Copy out every line of the material below word for word, leaving out the pictures.

* **DATA SECTION**

☆ ☆ ☆ ☆

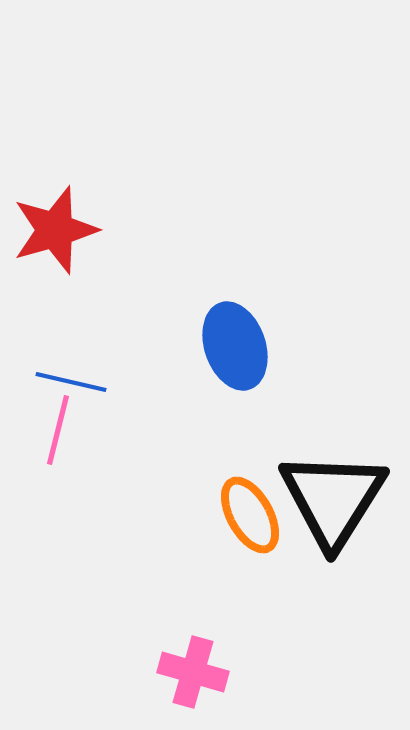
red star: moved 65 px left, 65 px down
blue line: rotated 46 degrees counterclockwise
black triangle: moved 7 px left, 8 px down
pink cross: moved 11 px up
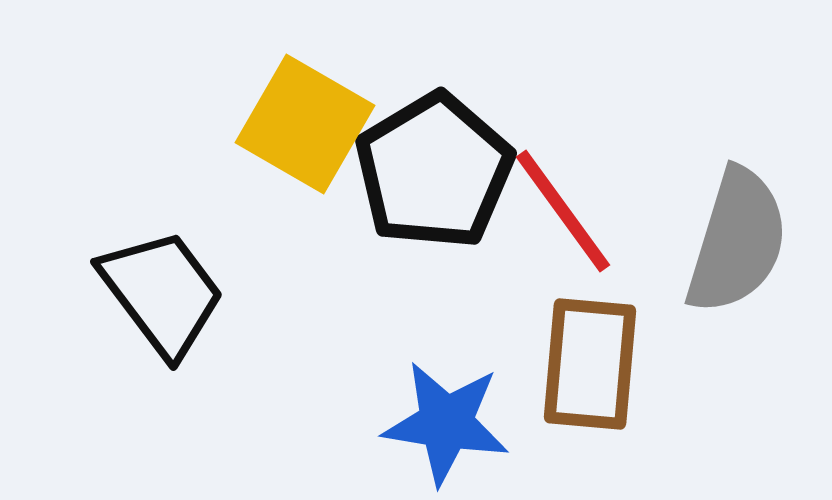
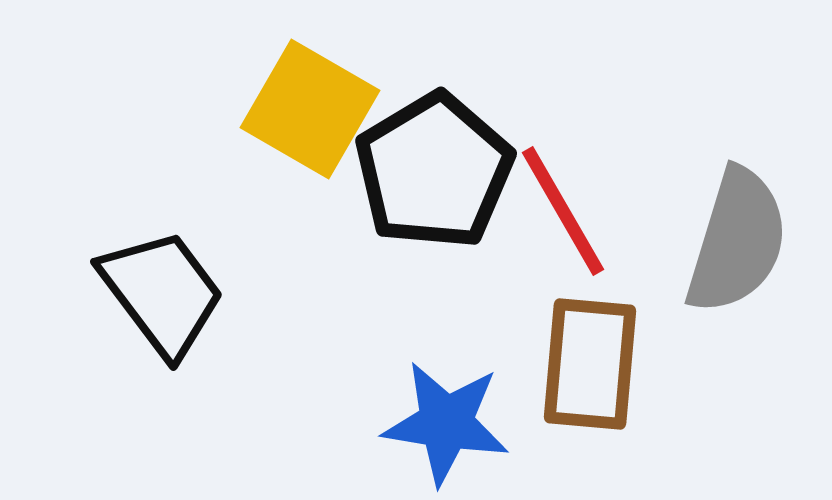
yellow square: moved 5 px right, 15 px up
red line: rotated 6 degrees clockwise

☆ ☆ ☆ ☆

* **ANSWER TO THE EXERCISE**
red star: moved 65 px left, 65 px down
blue line: rotated 46 degrees counterclockwise
black triangle: moved 7 px left, 8 px down
pink cross: moved 11 px up
yellow square: moved 5 px right, 15 px up
red line: rotated 6 degrees clockwise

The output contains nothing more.